ASSIGNED TASK:
Please return every line in the following data that includes the string "marron".

DATA TO EXAMINE:
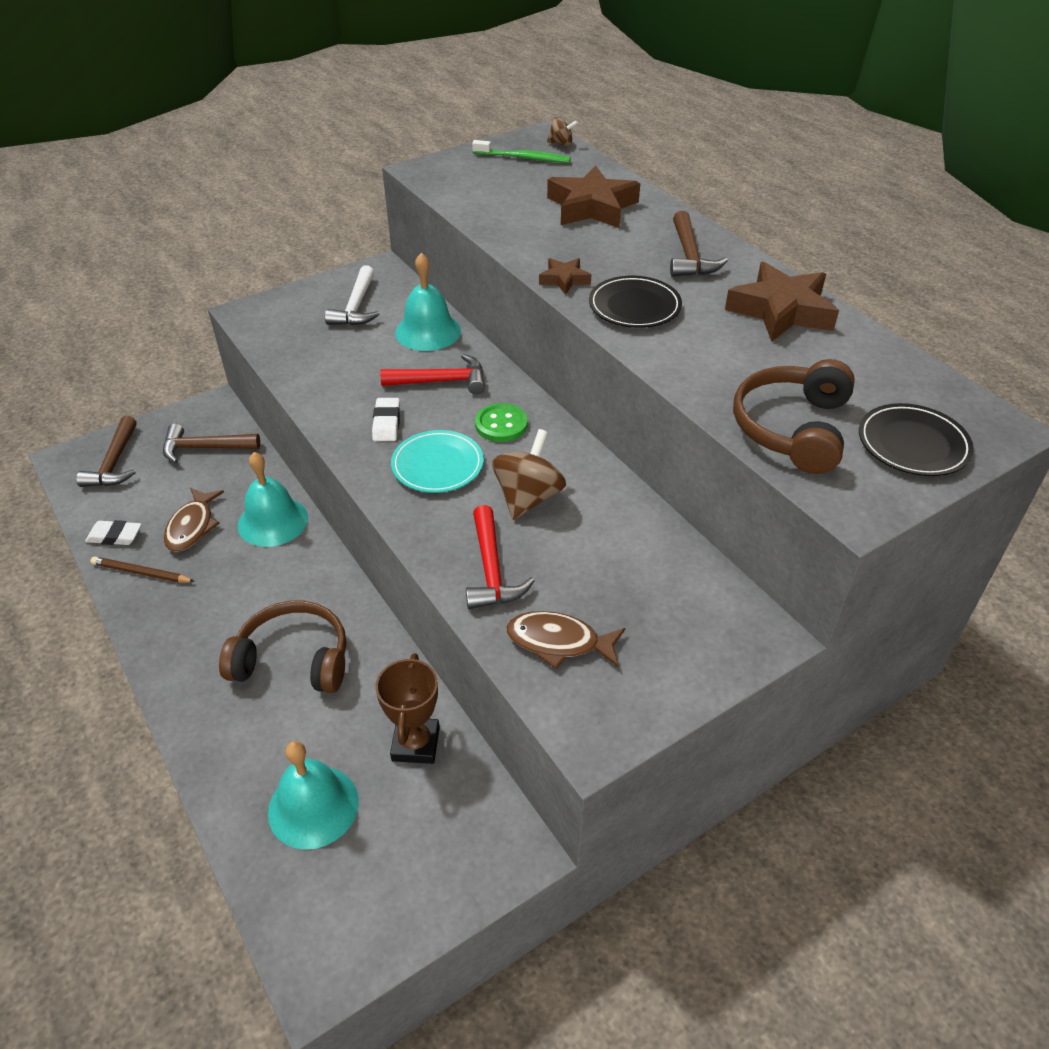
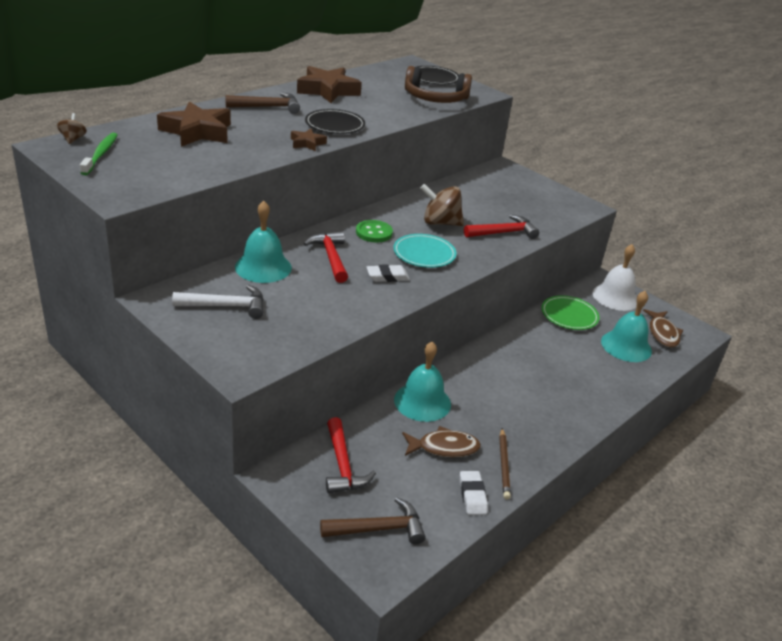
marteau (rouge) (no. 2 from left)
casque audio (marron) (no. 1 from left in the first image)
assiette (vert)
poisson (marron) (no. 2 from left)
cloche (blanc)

SOLUTION:
casque audio (marron) (no. 1 from left in the first image)
poisson (marron) (no. 2 from left)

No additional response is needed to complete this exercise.